======== DATA LISTING ========

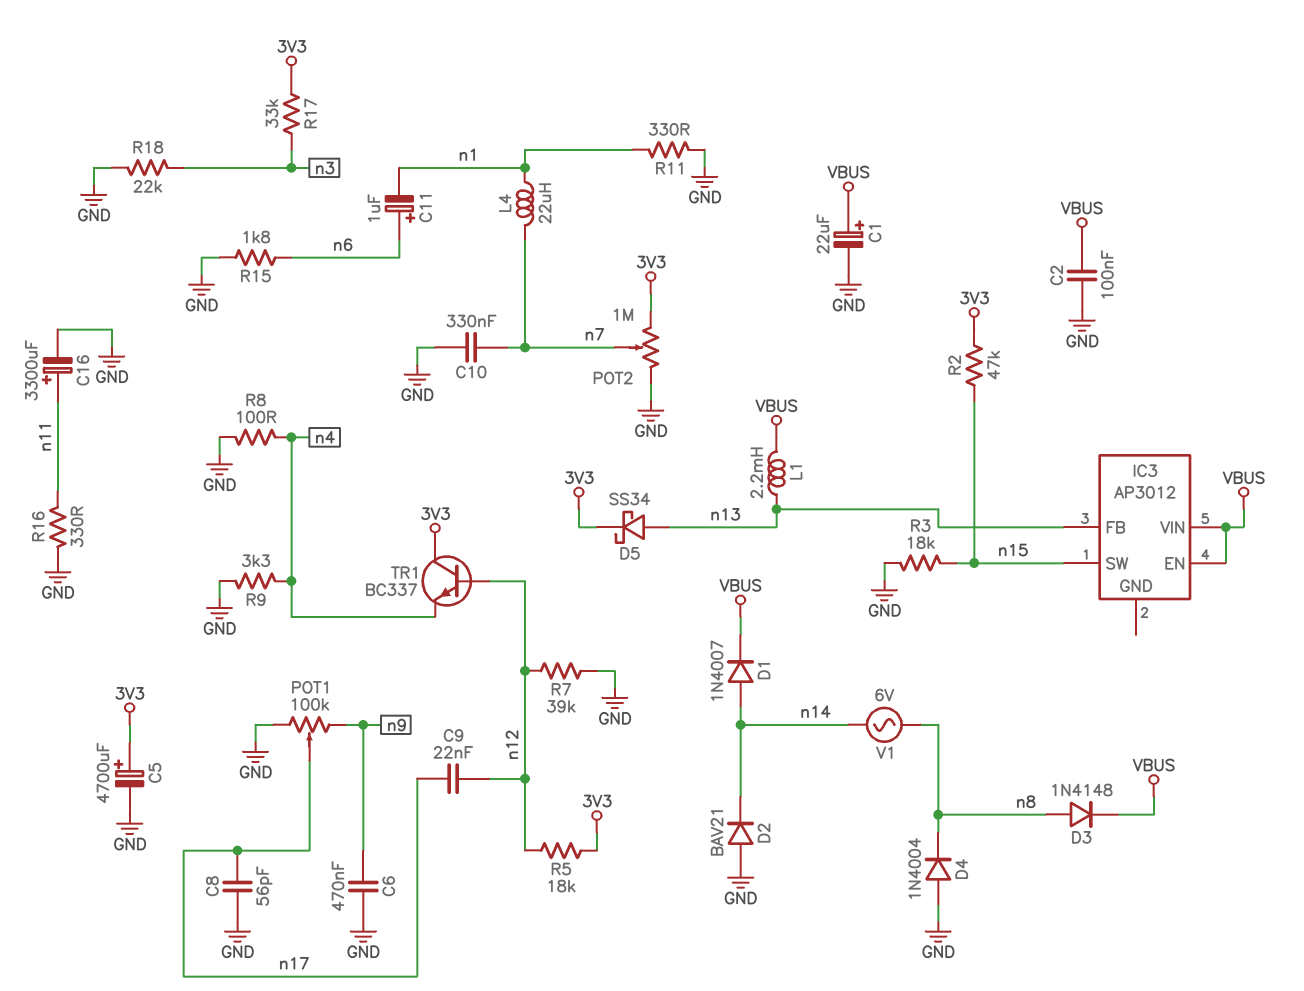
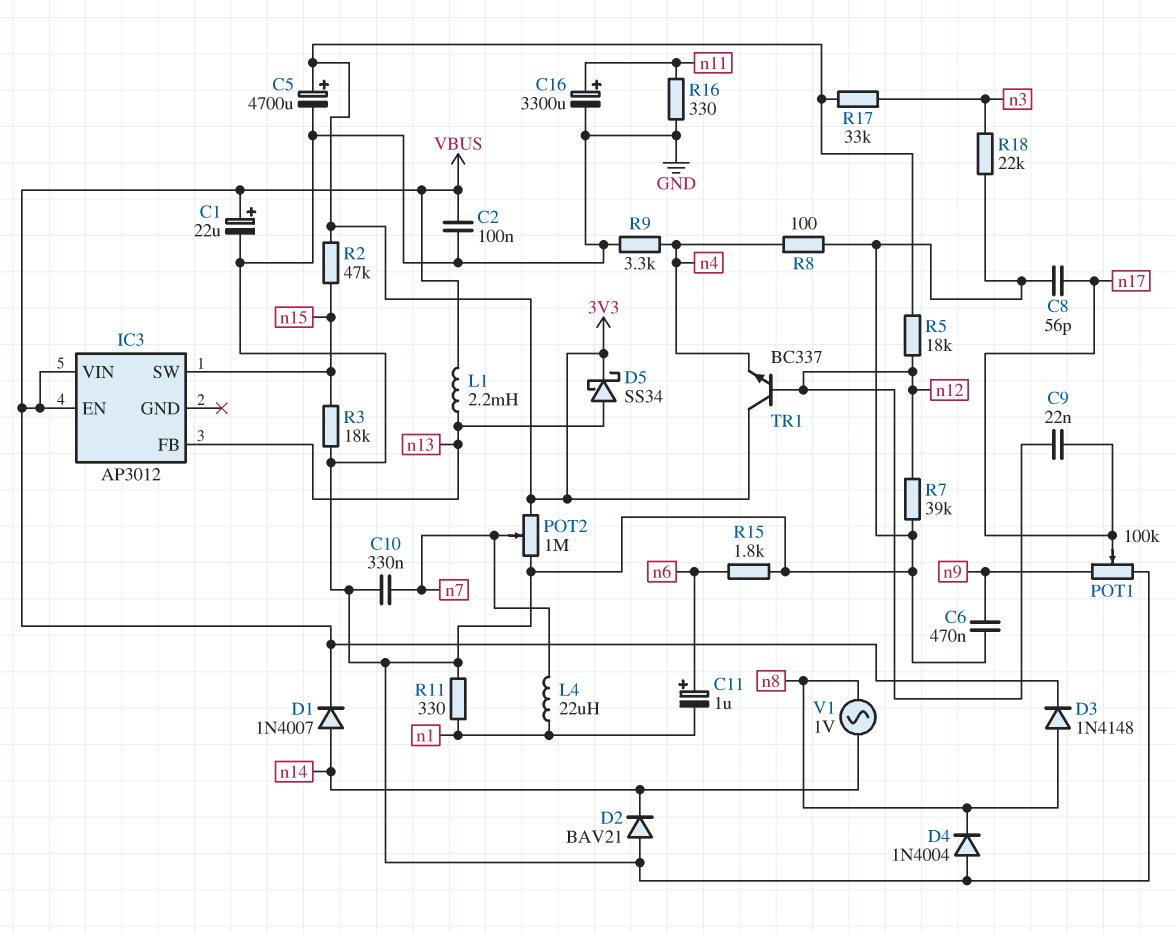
V1: AC 6V (n8, n14) -> AC 1V (n8, n14)

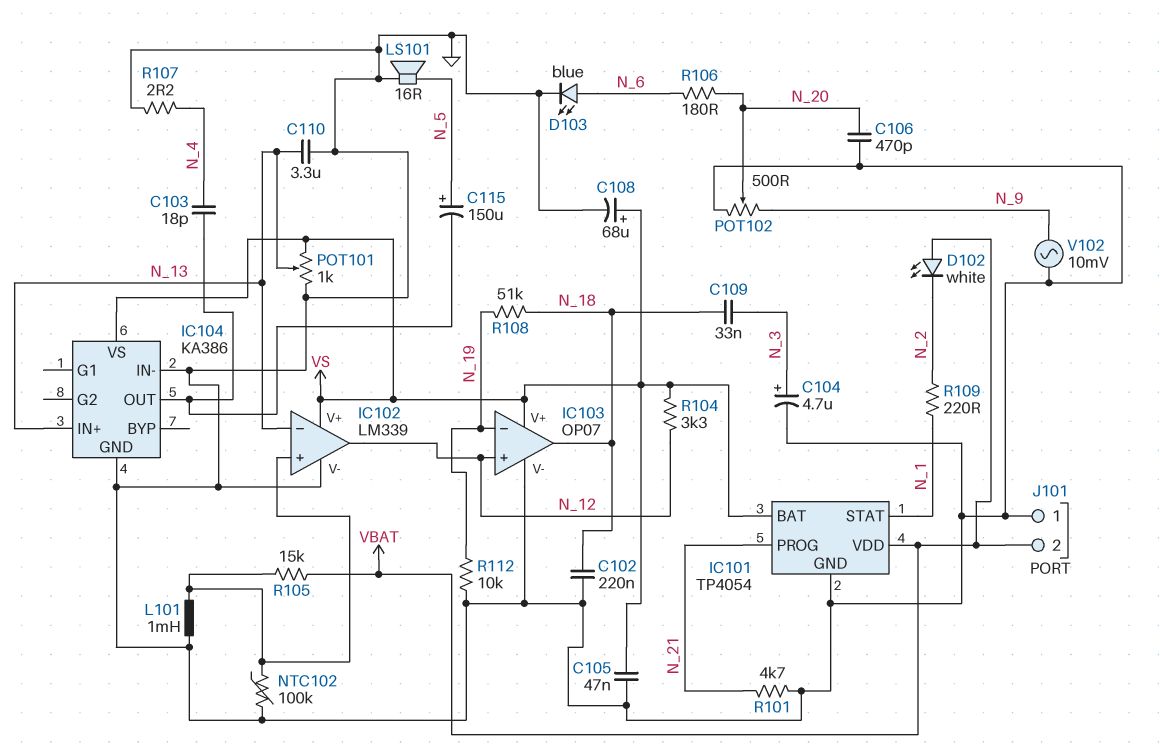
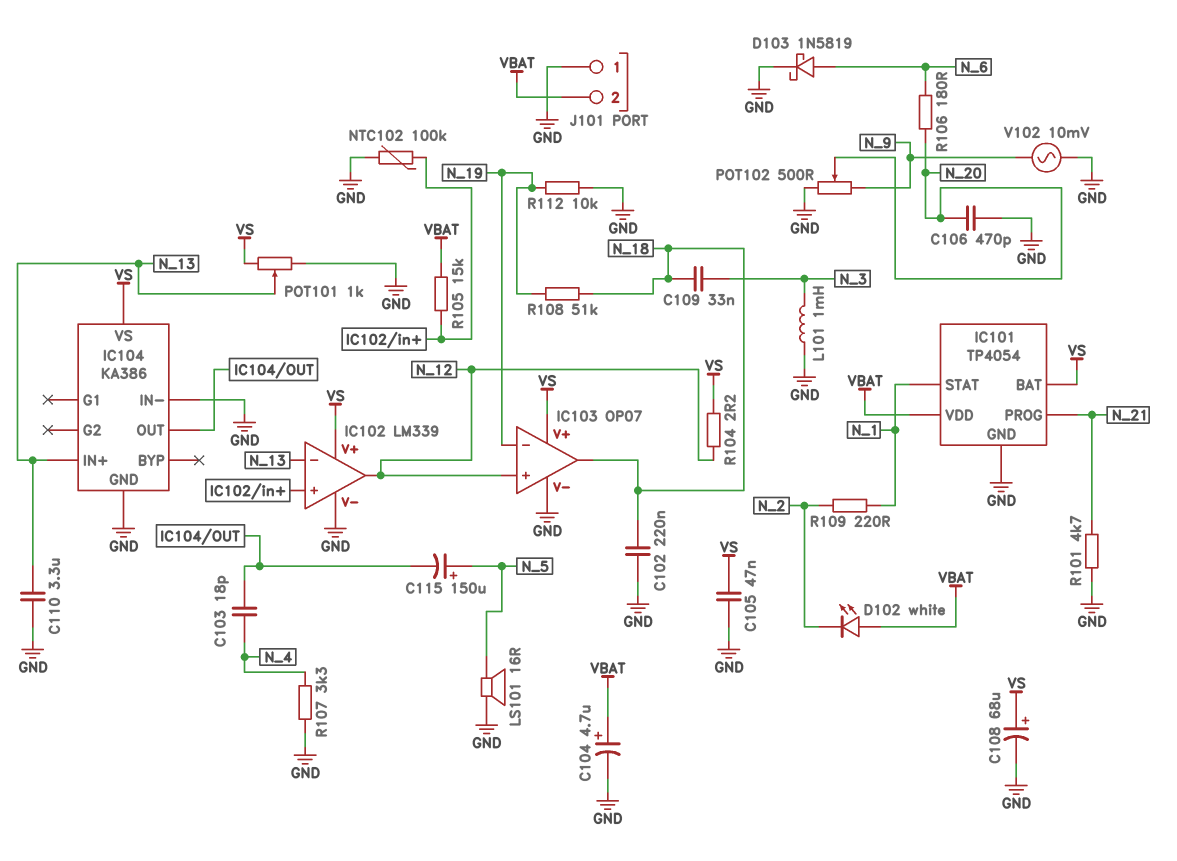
C104: 4.7uF (plus N_3, minus GND) -> 4.7uF (plus VBAT, minus GND)
D103: LED blue (A N_6, K GND) -> schottky 1N5819 (A N_6, K GND)
L101: 1mH (GND, IC102/in+) -> 1mH (GND, N_3)
R104: 3.3k (N_12, VS) -> 2.2 (N_12, VS)
R107: 2.2 (GND, N_4) -> 3.3k (GND, N_4)

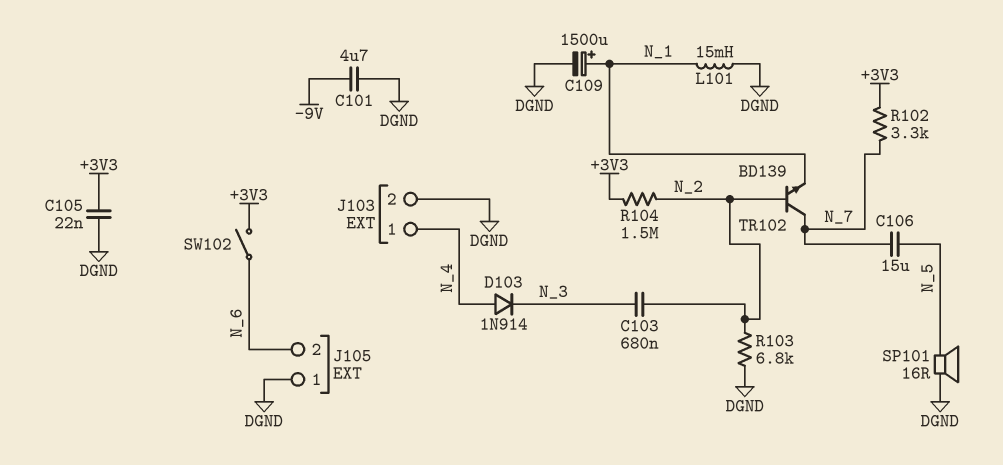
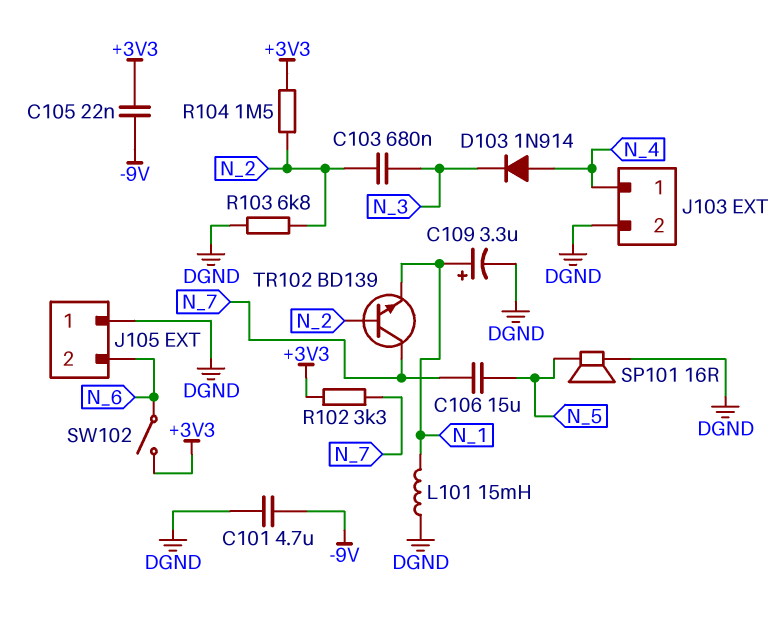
C105: 22nF (+3V3, DGND) -> 22nF (+3V3, -9V)
C109: 1500uF (plus N_1, minus DGND) -> 3.3uF (plus N_1, minus DGND)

========

The output has to match the data above line for line, except that pictures are dropped.

ANSWER BOX
V1: AC 6V (n8, n14) -> AC 1V (n8, n14)

C104: 4.7uF (plus N_3, minus GND) -> 4.7uF (plus VBAT, minus GND)
D103: LED blue (A N_6, K GND) -> schottky 1N5819 (A N_6, K GND)
L101: 1mH (GND, IC102/in+) -> 1mH (GND, N_3)
R104: 3.3k (N_12, VS) -> 2.2 (N_12, VS)
R107: 2.2 (GND, N_4) -> 3.3k (GND, N_4)

C105: 22nF (+3V3, DGND) -> 22nF (+3V3, -9V)
C109: 1500uF (plus N_1, minus DGND) -> 3.3uF (plus N_1, minus DGND)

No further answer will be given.